» **WHAT YOU HAVE TO DO**:
Could you repeat the listing exactly, leaving out the pictures?

» **RAW DATA**:
=====

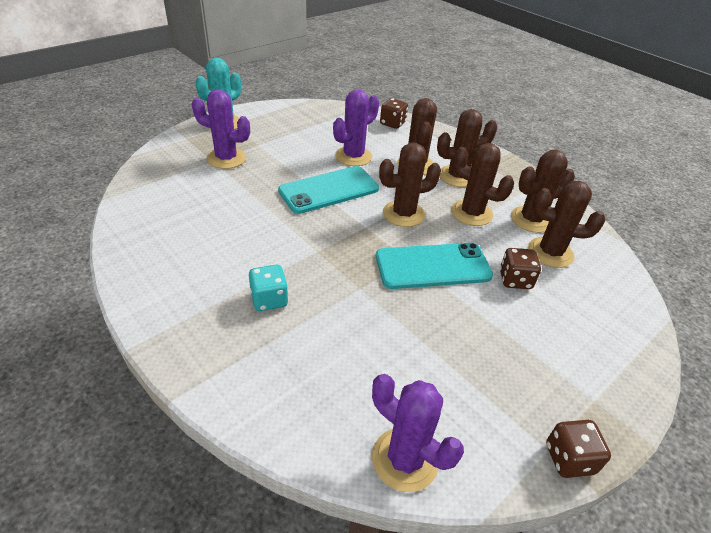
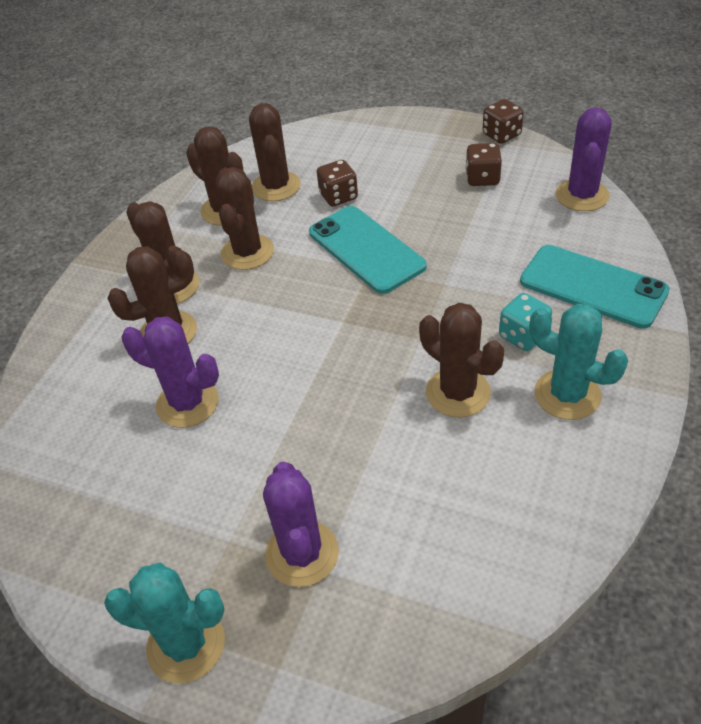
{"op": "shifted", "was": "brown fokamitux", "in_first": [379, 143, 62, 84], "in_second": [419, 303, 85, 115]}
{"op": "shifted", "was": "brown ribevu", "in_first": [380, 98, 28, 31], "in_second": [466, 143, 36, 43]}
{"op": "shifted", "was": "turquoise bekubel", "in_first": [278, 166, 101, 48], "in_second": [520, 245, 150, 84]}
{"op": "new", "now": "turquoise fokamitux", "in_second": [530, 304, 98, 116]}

=====

» **RESPONSE BOX**:
{"op": "shifted", "was": "brown fokamitux", "in_first": [379, 143, 62, 84], "in_second": [419, 303, 85, 115]}
{"op": "shifted", "was": "brown ribevu", "in_first": [380, 98, 28, 31], "in_second": [466, 143, 36, 43]}
{"op": "shifted", "was": "turquoise bekubel", "in_first": [278, 166, 101, 48], "in_second": [520, 245, 150, 84]}
{"op": "new", "now": "turquoise fokamitux", "in_second": [530, 304, 98, 116]}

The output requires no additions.